### DATASET EXTRACT
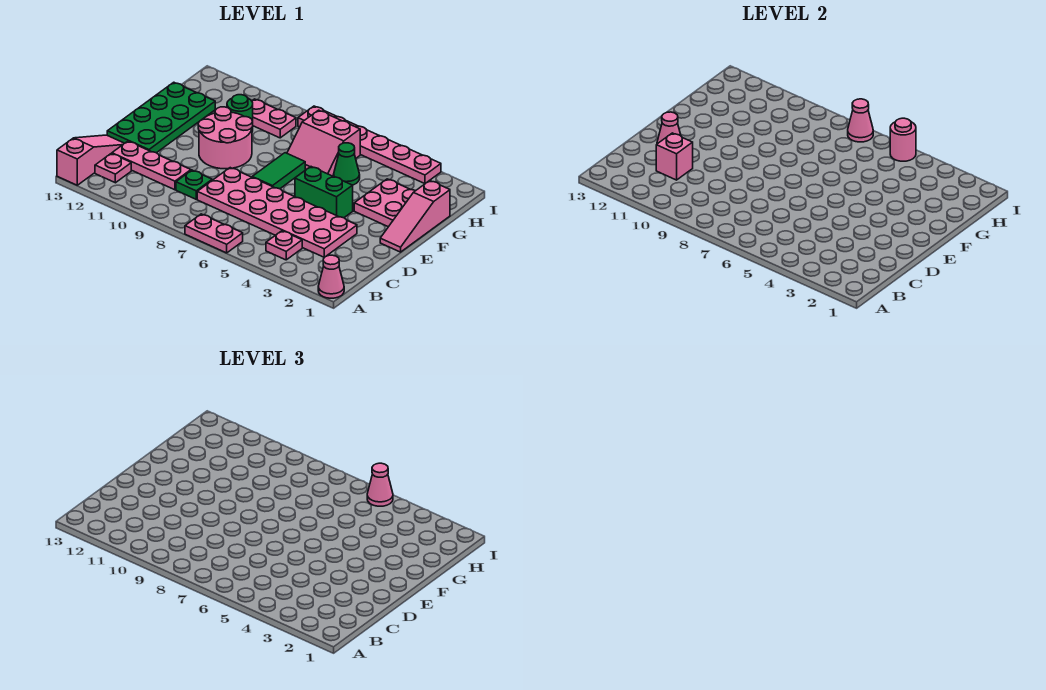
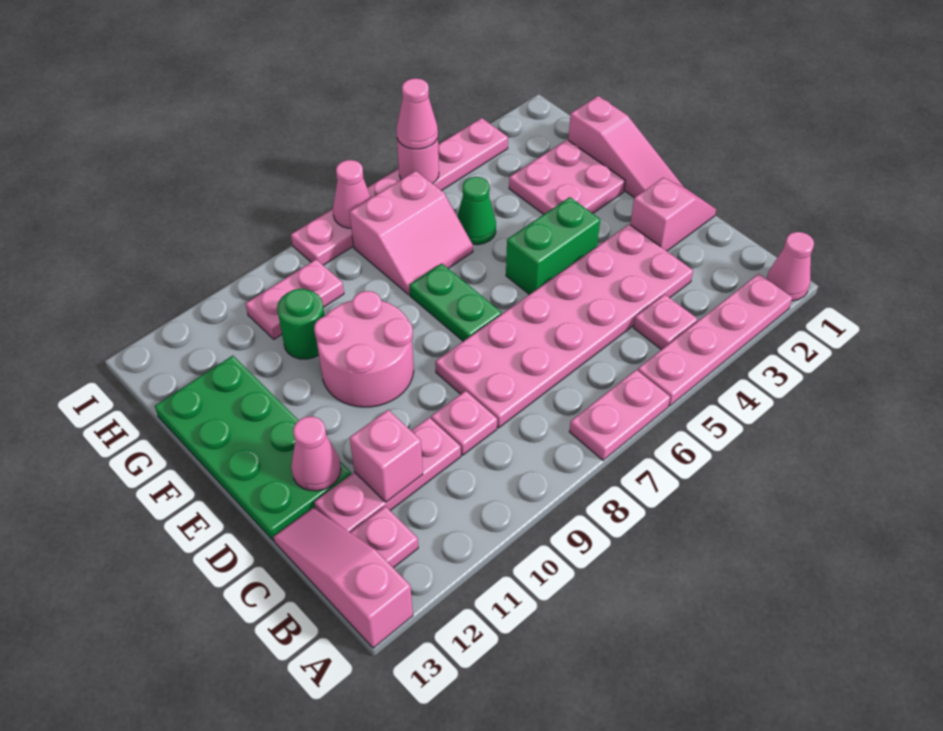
none -> pink plate A2:A5 level 1
green plate C9 level 1 -> pink plate C9 level 1
none -> pink slope D1:D2 level 1 top 2
green tile E7:F7 level 1 -> green plate E7:F7 level 1

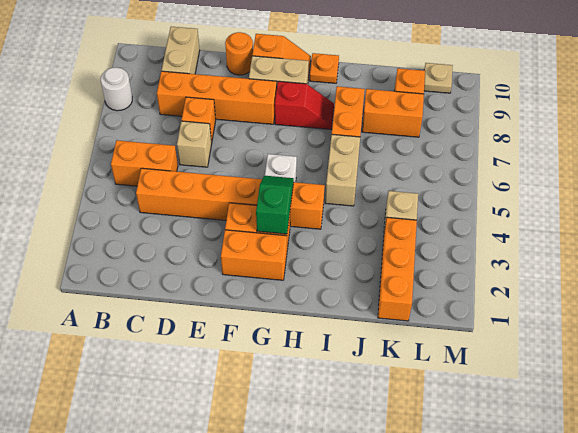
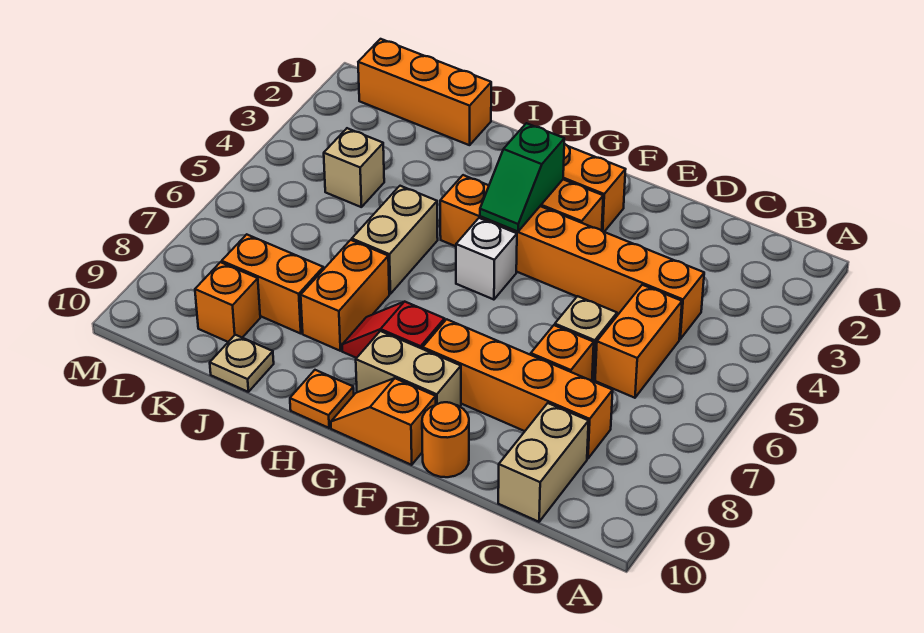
white round brick A8 level 1 -> none
orange brick B5:C5 level 1 -> orange brick C5:C6 level 1
orange brick K1:K3 level 1 -> orange brick J1:L1 level 1
tan plate L10 level 1 -> tan plate J10 level 1

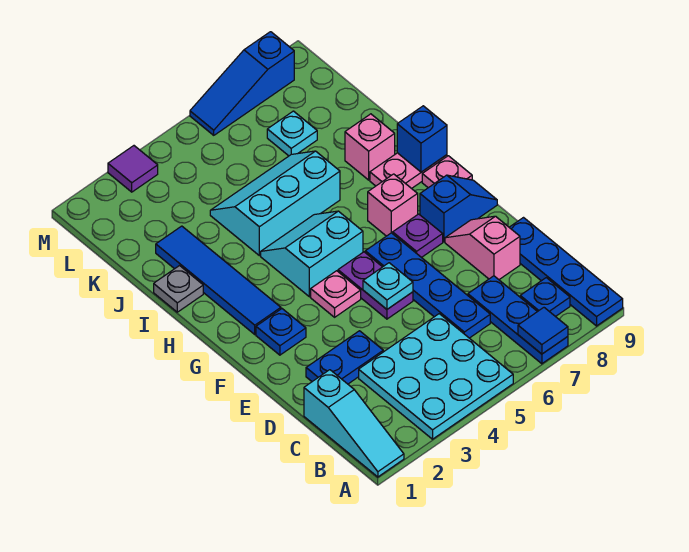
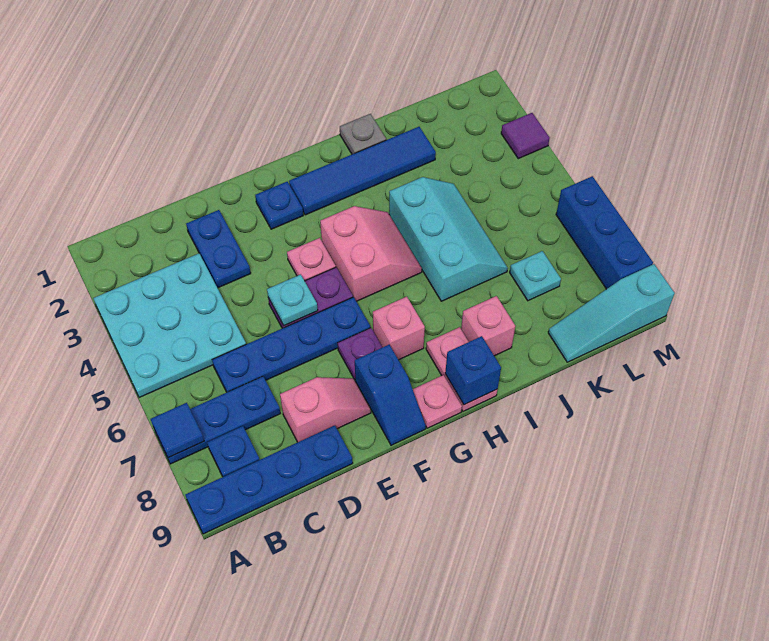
cyan slope A1:C1 level 1 top C -> cyan slope K9:M9 level 1 top M
cyan slope G4:H5 level 1 top G -> pink slope G4:H5 level 1 top G
blue slope M6:M8 level 1 top 8 -> blue brick M6:M8 level 1

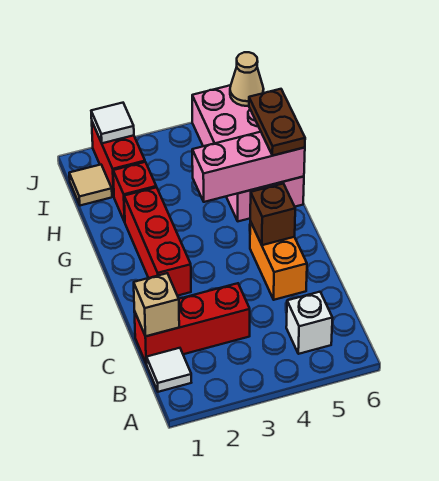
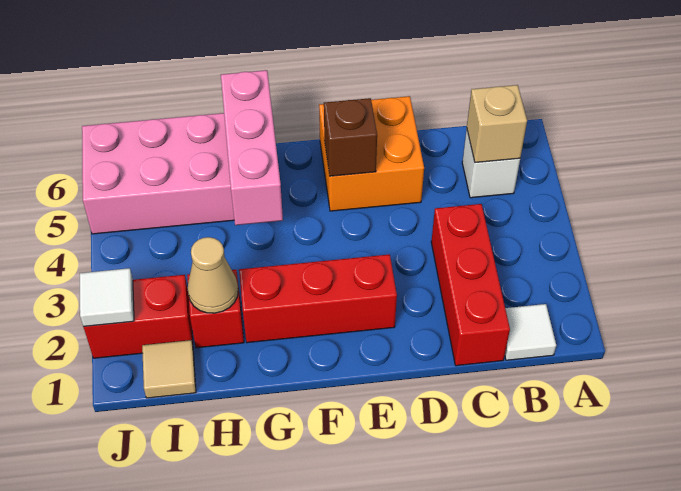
tan brick C1 level 2 -> tan brick B5 level 2
orange brick D5:E5 level 1 -> orange brick D5:E6 level 1
brown plate G6:H6 level 3 -> none
tan cone J6 level 2 -> tan cone H2 level 2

### YOUR ASSIGNMENT
Go through the listing above and return each line where the word "orange" occurs.

### YOUR RESPONSE
orange brick B5:C5 level 1 -> orange brick C5:C6 level 1
orange brick K1:K3 level 1 -> orange brick J1:L1 level 1
orange brick D5:E5 level 1 -> orange brick D5:E6 level 1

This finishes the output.